▶ AIM OF THE TASK:
Set down the entries below exactly, leaving out all images.

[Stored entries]
[Start of Attachment]

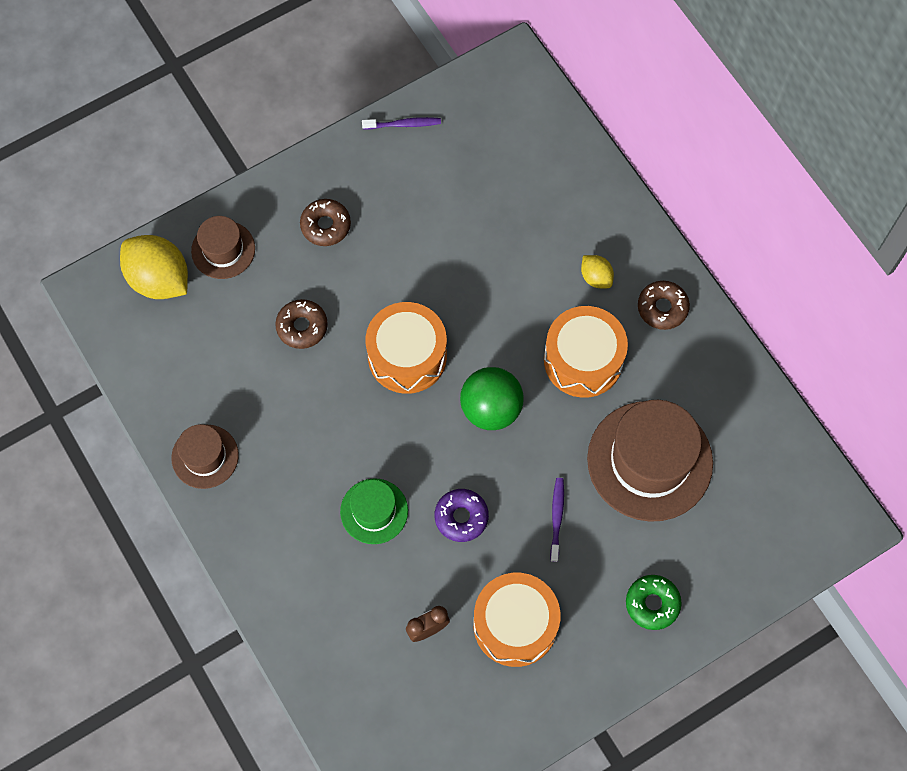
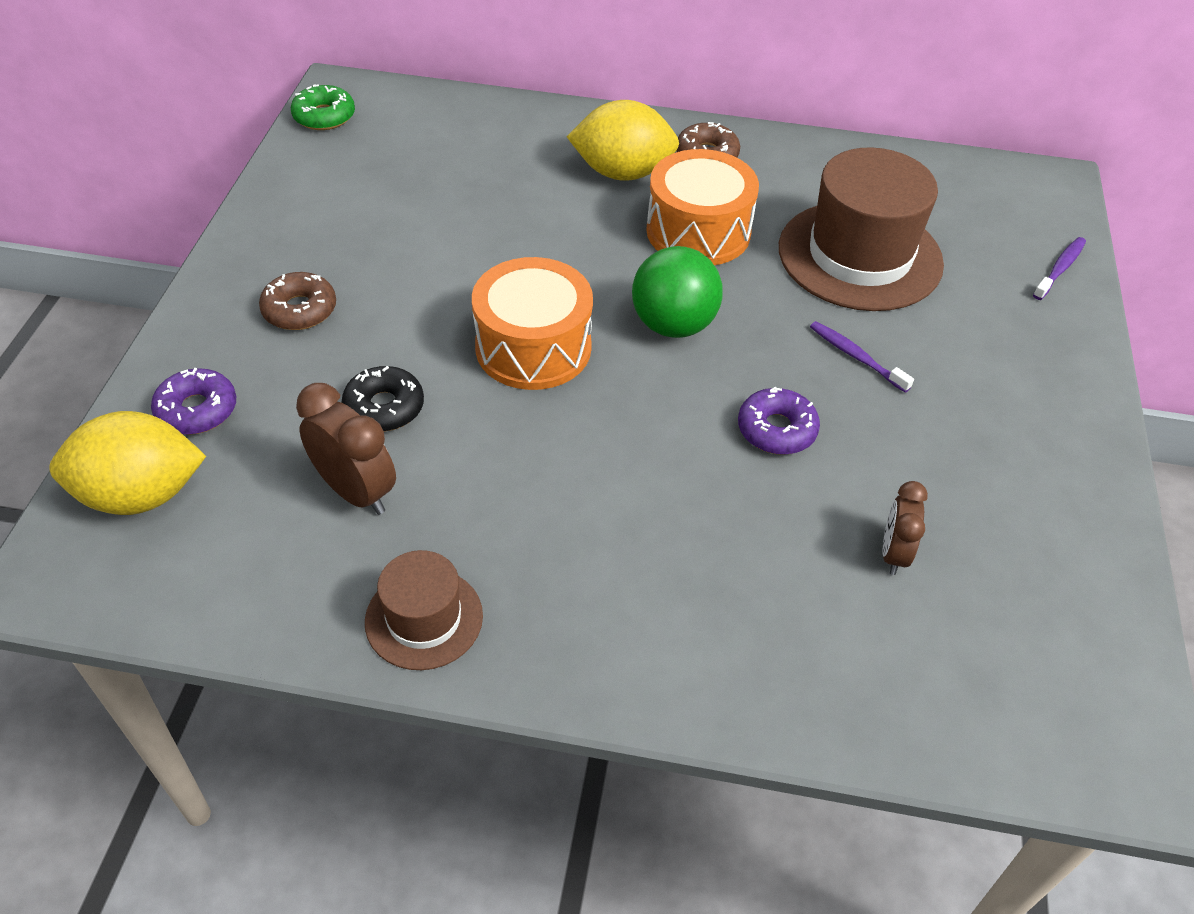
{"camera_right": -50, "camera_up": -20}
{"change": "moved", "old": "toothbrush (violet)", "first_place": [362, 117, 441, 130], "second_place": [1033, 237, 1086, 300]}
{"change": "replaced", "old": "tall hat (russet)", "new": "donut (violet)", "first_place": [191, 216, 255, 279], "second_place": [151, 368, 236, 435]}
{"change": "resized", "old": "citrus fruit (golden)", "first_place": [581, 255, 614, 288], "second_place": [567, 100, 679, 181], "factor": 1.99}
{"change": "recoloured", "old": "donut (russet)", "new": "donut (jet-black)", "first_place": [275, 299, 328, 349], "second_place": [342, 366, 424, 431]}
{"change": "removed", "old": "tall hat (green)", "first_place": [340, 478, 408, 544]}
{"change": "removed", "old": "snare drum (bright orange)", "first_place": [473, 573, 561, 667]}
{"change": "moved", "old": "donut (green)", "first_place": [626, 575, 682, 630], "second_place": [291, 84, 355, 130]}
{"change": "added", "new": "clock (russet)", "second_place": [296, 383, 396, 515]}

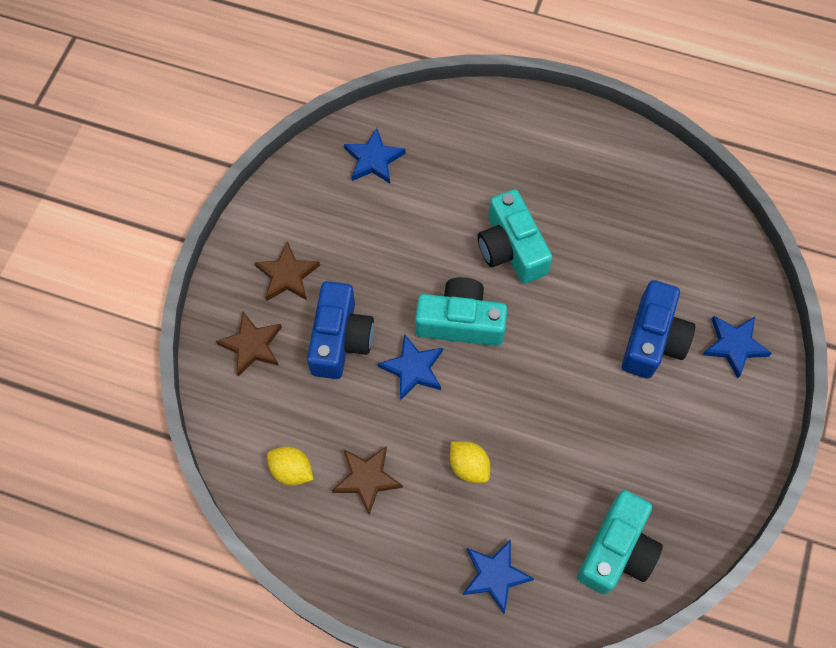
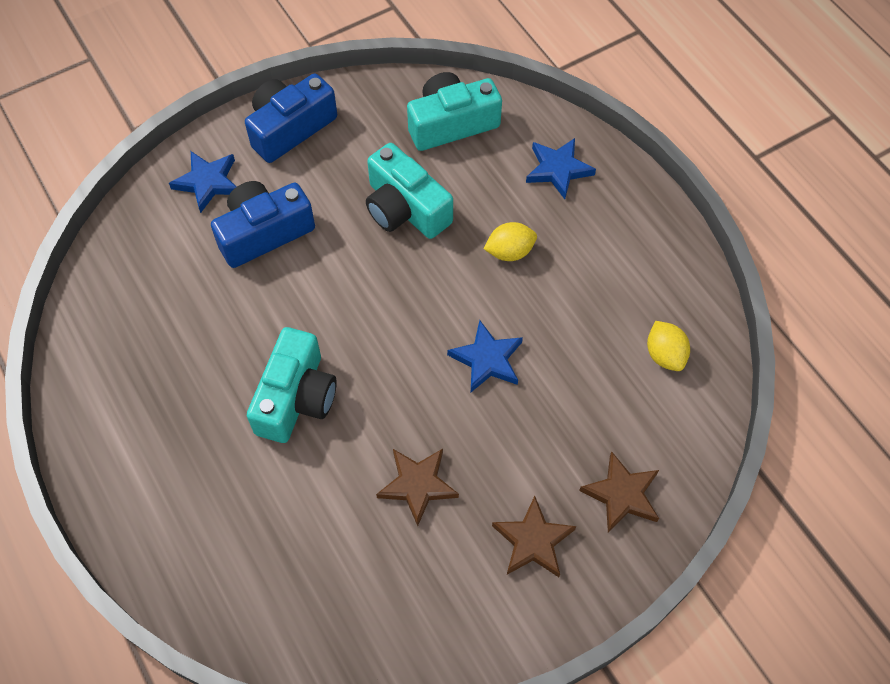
{"camera_right": -140, "camera_up": -5}
{"change": "removed", "old": "star (cobalt)", "first_place": [344, 128, 406, 184]}
{"change": "moved", "old": "camera (turquoise)", "first_place": [415, 277, 507, 346], "second_place": [366, 143, 453, 239]}
{"change": "moved", "old": "camera (cobalt)", "first_place": [307, 281, 374, 379], "second_place": [245, 74, 337, 163]}
{"change": "turned", "old": "citrus fruit (golden)", "first_place": [450, 441, 490, 483], "second_place": [483, 222, 537, 261], "degrees": 75}
{"change": "moved", "old": "star (russet)", "first_place": [332, 446, 403, 515], "second_place": [376, 449, 459, 526]}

[End of Attachment]

▶ RESPONSE TO THE TASK:
{"camera_right": -50, "camera_up": -20}
{"change": "moved", "old": "toothbrush (violet)", "first_place": [362, 117, 441, 130], "second_place": [1033, 237, 1086, 300]}
{"change": "replaced", "old": "tall hat (russet)", "new": "donut (violet)", "first_place": [191, 216, 255, 279], "second_place": [151, 368, 236, 435]}
{"change": "resized", "old": "citrus fruit (golden)", "first_place": [581, 255, 614, 288], "second_place": [567, 100, 679, 181], "factor": 1.99}
{"change": "recoloured", "old": "donut (russet)", "new": "donut (jet-black)", "first_place": [275, 299, 328, 349], "second_place": [342, 366, 424, 431]}
{"change": "removed", "old": "tall hat (green)", "first_place": [340, 478, 408, 544]}
{"change": "removed", "old": "snare drum (bright orange)", "first_place": [473, 573, 561, 667]}
{"change": "moved", "old": "donut (green)", "first_place": [626, 575, 682, 630], "second_place": [291, 84, 355, 130]}
{"change": "added", "new": "clock (russet)", "second_place": [296, 383, 396, 515]}

{"camera_right": -140, "camera_up": -5}
{"change": "removed", "old": "star (cobalt)", "first_place": [344, 128, 406, 184]}
{"change": "moved", "old": "camera (turquoise)", "first_place": [415, 277, 507, 346], "second_place": [366, 143, 453, 239]}
{"change": "moved", "old": "camera (cobalt)", "first_place": [307, 281, 374, 379], "second_place": [245, 74, 337, 163]}
{"change": "turned", "old": "citrus fruit (golden)", "first_place": [450, 441, 490, 483], "second_place": [483, 222, 537, 261], "degrees": 75}
{"change": "moved", "old": "star (russet)", "first_place": [332, 446, 403, 515], "second_place": [376, 449, 459, 526]}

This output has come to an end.